▸ **Instructions to follow**
Check every line of the data for the string "green" and copy the ones that have it.

Object correspondence data
+===+
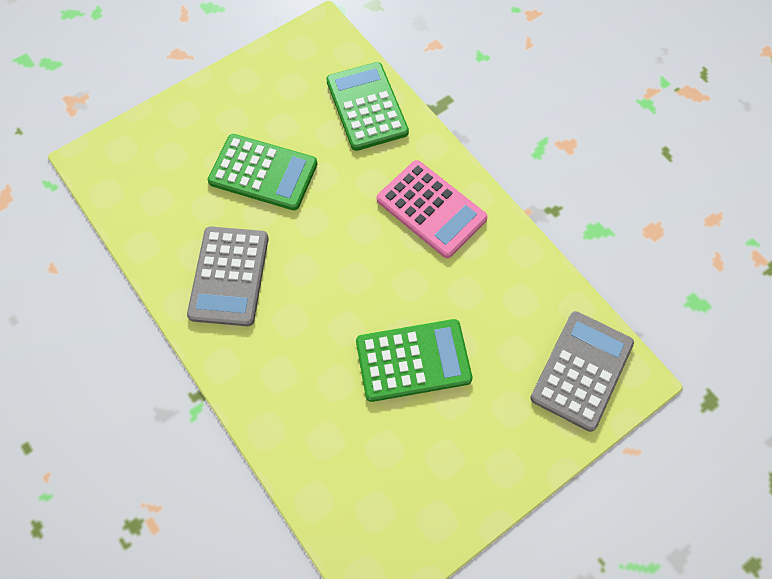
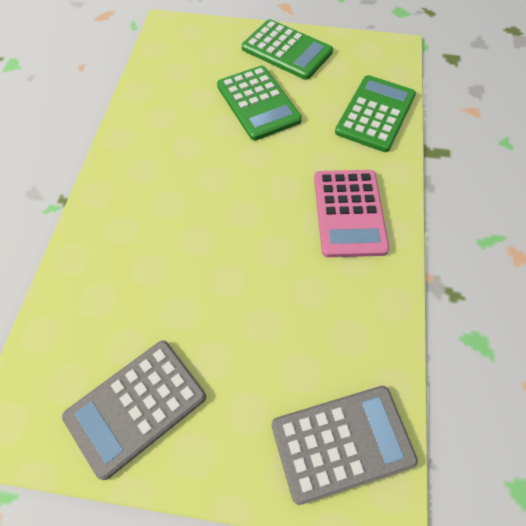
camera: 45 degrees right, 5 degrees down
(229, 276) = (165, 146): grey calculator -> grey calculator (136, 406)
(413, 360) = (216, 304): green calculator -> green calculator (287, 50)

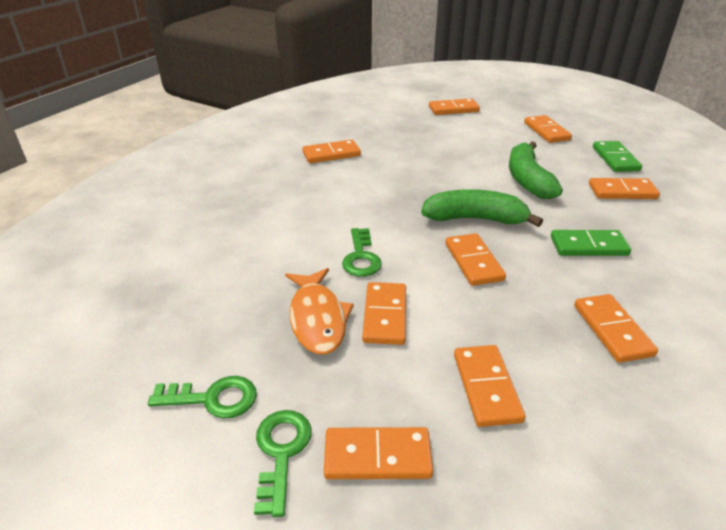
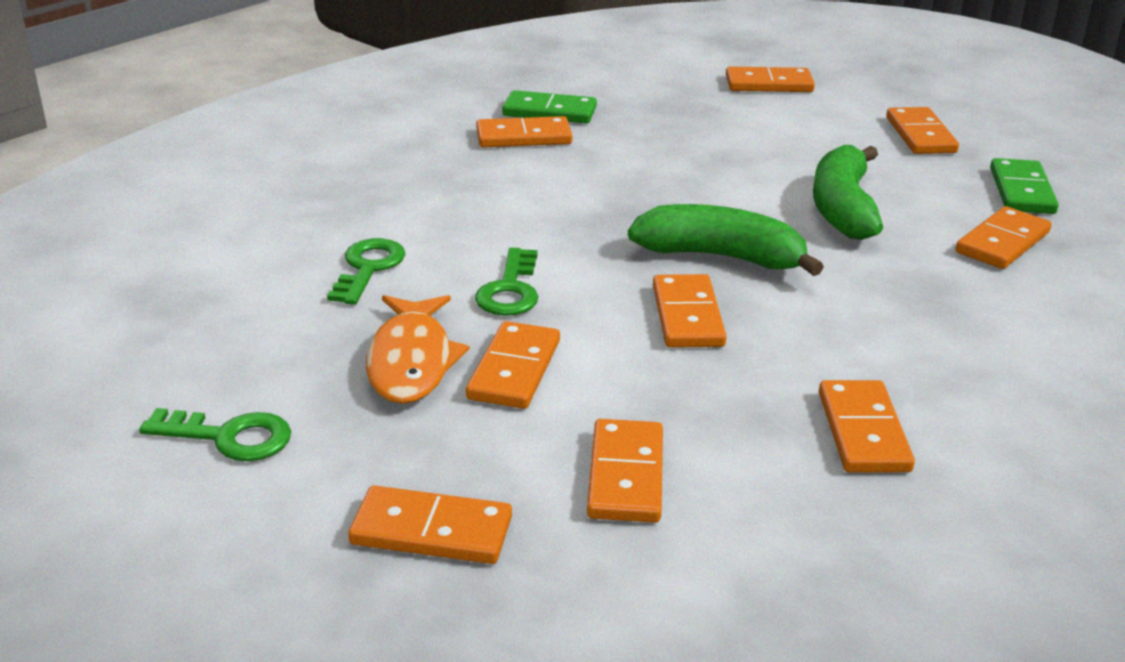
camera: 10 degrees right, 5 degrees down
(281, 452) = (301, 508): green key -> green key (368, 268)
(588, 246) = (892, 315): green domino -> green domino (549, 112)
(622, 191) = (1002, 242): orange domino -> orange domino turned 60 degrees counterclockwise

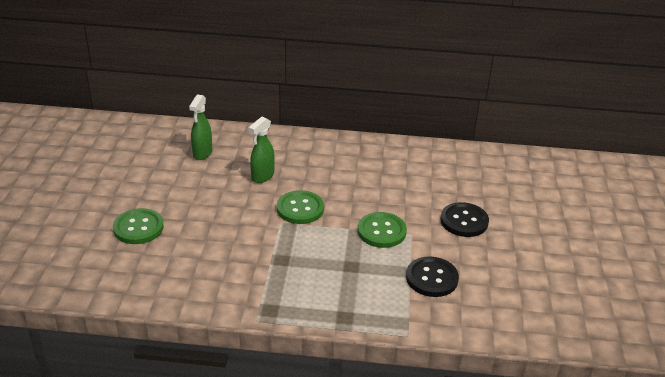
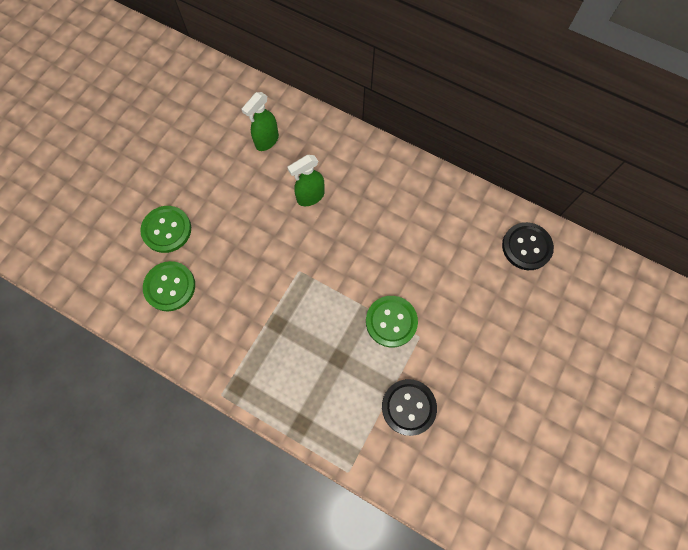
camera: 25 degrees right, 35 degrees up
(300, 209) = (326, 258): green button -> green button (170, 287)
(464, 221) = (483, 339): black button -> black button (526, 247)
+===+
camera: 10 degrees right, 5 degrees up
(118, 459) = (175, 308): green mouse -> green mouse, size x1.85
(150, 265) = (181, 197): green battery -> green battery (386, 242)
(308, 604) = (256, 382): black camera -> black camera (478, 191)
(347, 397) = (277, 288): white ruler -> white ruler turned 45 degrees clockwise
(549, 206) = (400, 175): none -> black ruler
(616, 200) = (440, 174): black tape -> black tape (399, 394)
+===+
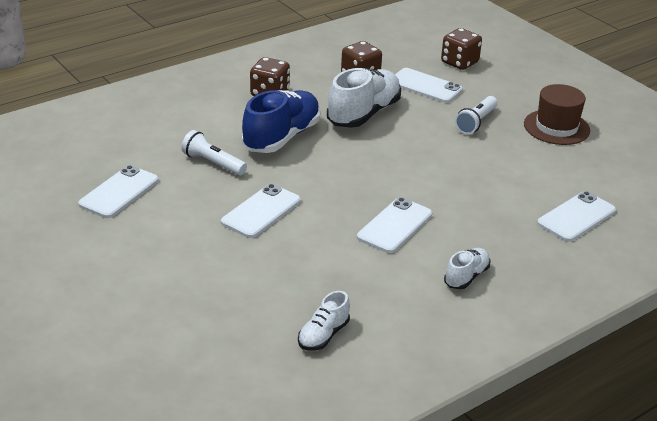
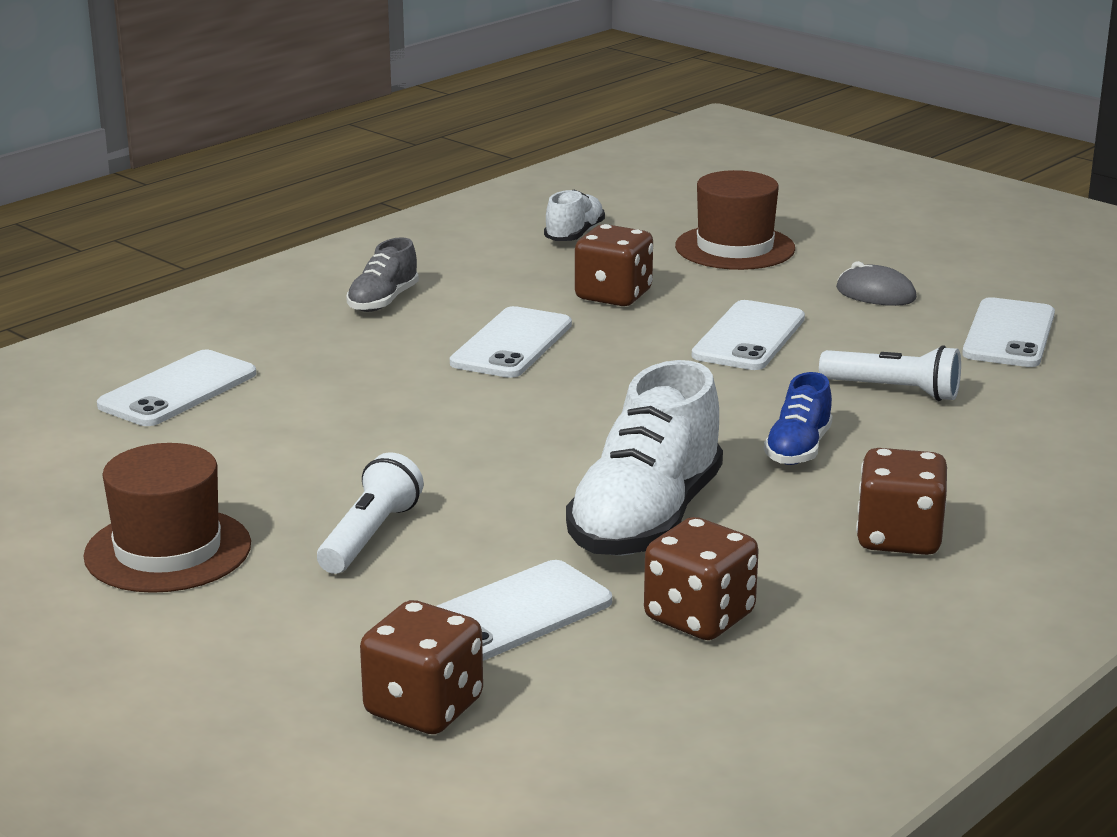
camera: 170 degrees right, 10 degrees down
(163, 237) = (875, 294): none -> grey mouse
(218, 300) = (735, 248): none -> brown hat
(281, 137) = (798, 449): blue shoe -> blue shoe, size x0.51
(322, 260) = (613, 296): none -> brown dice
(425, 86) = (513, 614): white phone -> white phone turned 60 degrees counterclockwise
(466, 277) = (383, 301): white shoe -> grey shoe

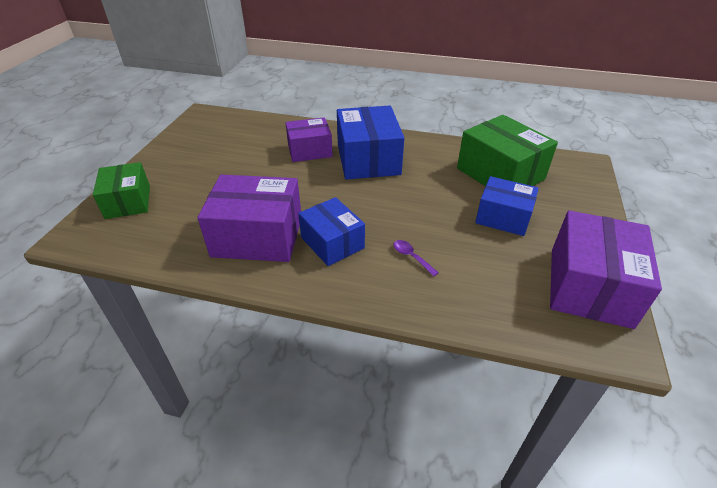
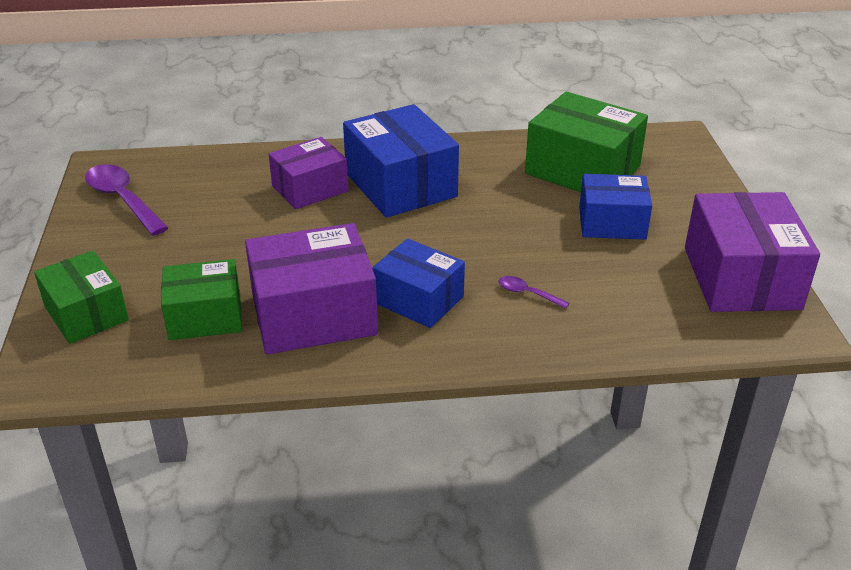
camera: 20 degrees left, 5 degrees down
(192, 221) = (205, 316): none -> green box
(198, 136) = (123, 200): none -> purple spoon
+===+
▸ **The completed task**
(413, 360) = (216, 304): green calculator -> green calculator (287, 50)
(281, 452) = (301, 508): green key -> green key (368, 268)
(588, 246) = (892, 315): green domino -> green domino (549, 112)
(300, 209) = (326, 258): green button -> green button (170, 287)
(118, 459) = (175, 308): green mouse -> green mouse, size x1.85
(150, 265) = (181, 197): green battery -> green battery (386, 242)
(192, 221) = (205, 316): none -> green box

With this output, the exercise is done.